> TASK
Quote exactly and only this range of lines in the data below: the line that holds "The pink serving" to the line that holds "The dark brown gift", both included.

Spatial reasoning data
Content starts
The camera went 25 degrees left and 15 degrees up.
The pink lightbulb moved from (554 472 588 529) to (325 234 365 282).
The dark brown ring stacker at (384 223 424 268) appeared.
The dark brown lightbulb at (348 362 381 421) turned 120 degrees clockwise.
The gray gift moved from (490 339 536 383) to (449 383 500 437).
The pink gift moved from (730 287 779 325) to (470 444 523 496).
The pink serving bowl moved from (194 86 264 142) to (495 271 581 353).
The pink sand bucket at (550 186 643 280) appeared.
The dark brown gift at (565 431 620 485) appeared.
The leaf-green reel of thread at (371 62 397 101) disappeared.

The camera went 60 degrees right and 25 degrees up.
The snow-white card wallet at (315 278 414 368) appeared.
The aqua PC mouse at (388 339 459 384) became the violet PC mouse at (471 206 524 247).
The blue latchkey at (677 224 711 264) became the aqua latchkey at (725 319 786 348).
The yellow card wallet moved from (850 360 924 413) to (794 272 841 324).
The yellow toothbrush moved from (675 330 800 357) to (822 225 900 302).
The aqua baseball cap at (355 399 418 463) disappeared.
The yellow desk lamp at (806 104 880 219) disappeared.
Content ends
> ANSWER SECTION
The pink serving bowl moved from (194 86 264 142) to (495 271 581 353).
The pink sand bucket at (550 186 643 280) appeared.
The dark brown gift at (565 431 620 485) appeared.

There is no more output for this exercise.